Copy out each line of the material that includes the word "yellow".

#### [Data extracts]
******

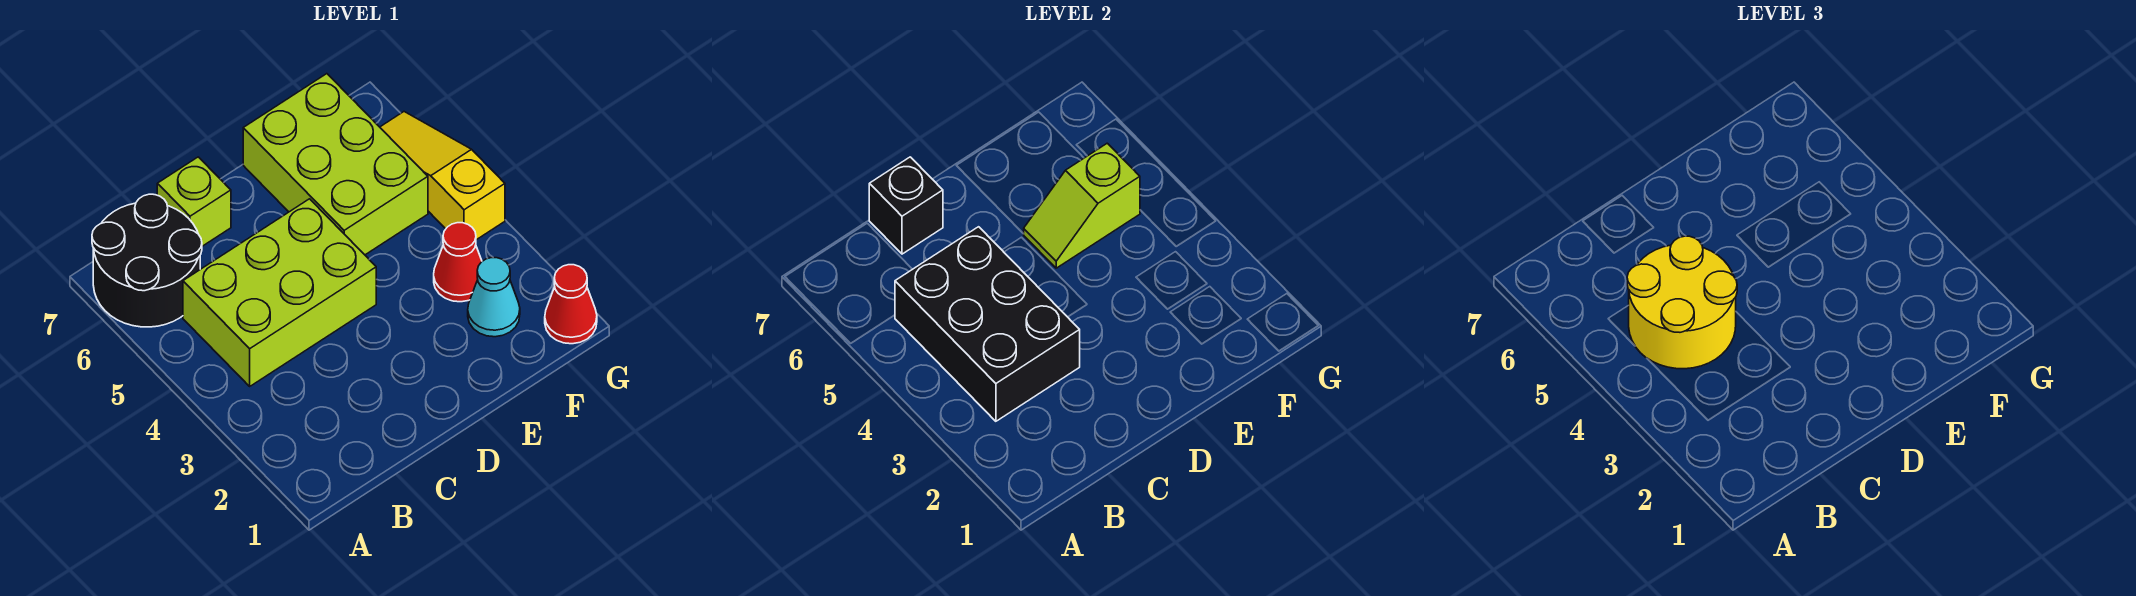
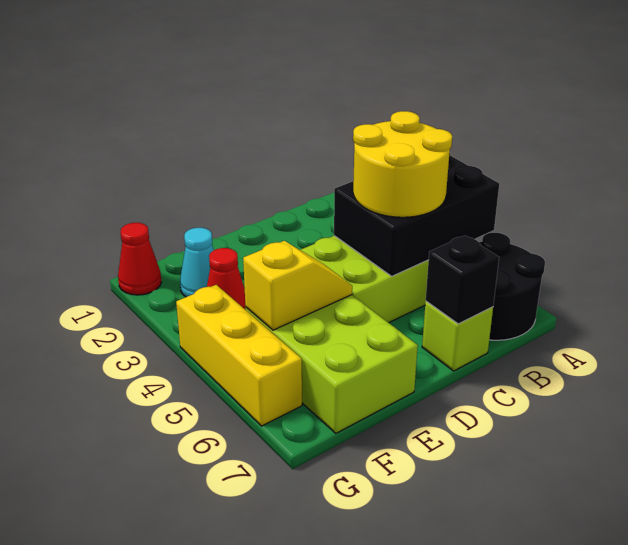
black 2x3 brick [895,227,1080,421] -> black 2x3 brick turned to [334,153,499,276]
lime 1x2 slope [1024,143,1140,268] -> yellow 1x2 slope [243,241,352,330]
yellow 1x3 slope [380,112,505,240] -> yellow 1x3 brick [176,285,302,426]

******

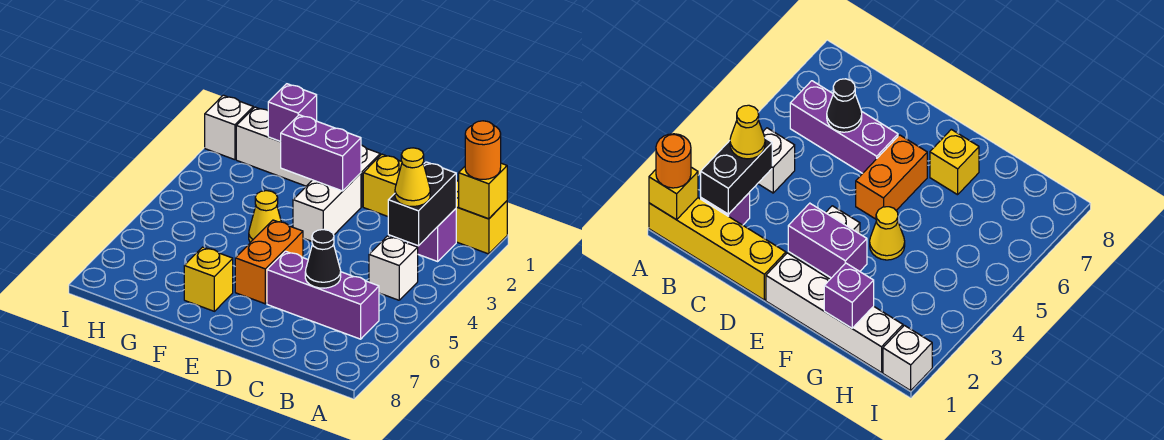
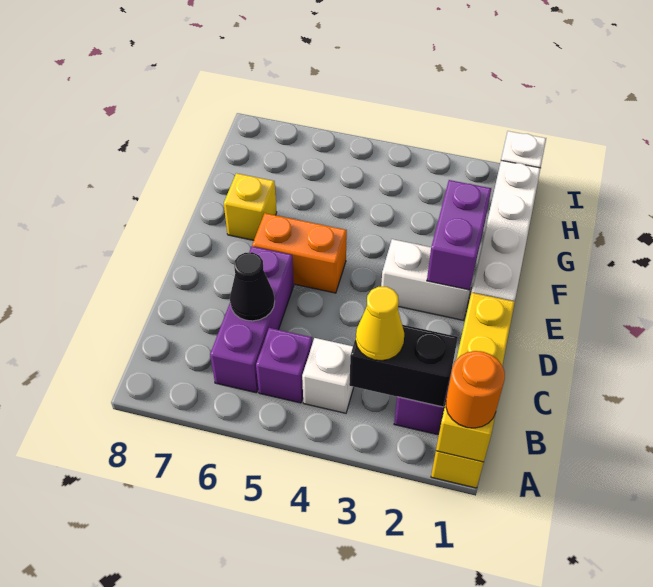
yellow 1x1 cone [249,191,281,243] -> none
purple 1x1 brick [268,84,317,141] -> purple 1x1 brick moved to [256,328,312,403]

******

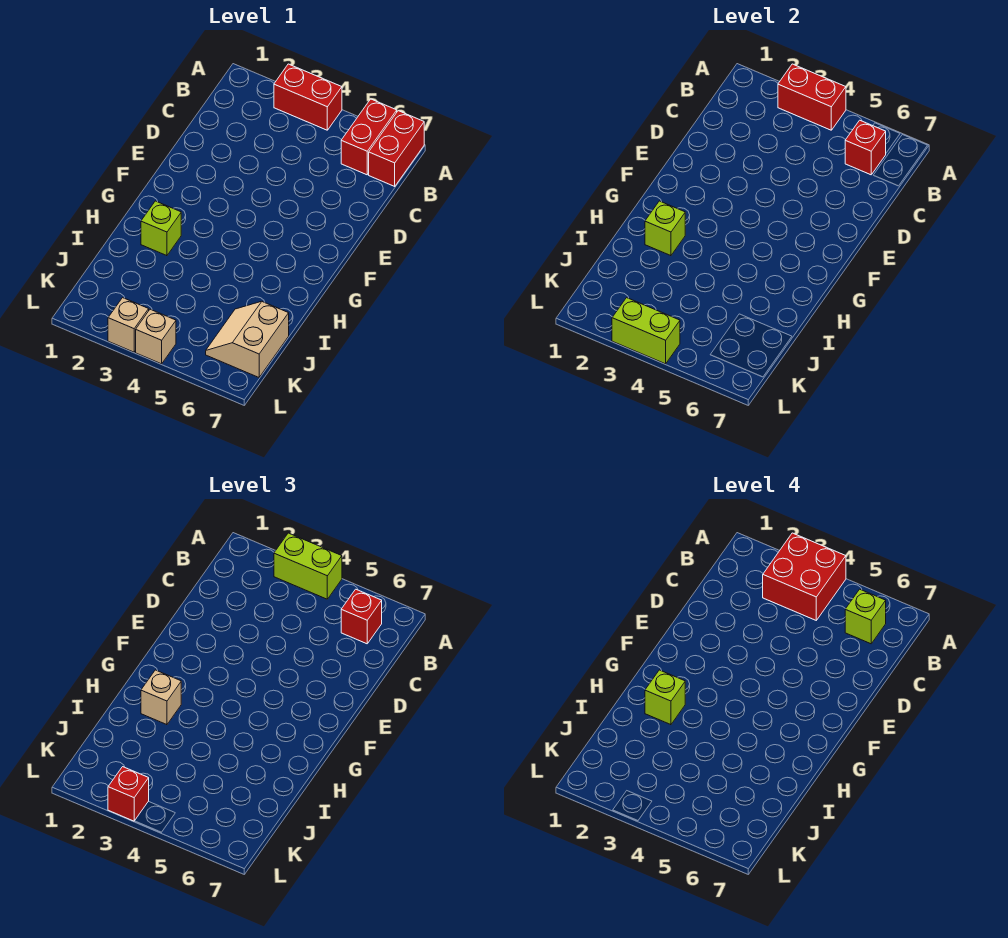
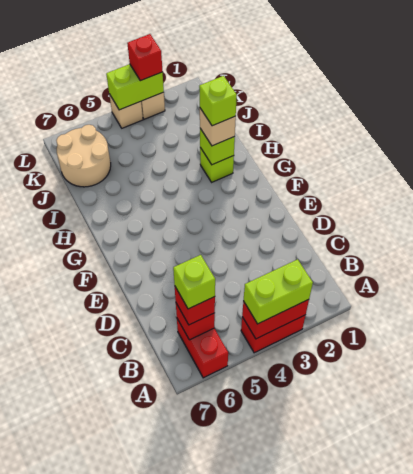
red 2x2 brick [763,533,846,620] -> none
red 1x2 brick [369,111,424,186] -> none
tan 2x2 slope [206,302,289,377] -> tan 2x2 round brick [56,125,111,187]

******

#### [Answer space]
lime 1x2 slope [1024,143,1140,268] -> yellow 1x2 slope [243,241,352,330]
yellow 1x3 slope [380,112,505,240] -> yellow 1x3 brick [176,285,302,426]
yellow 1x1 cone [249,191,281,243] -> none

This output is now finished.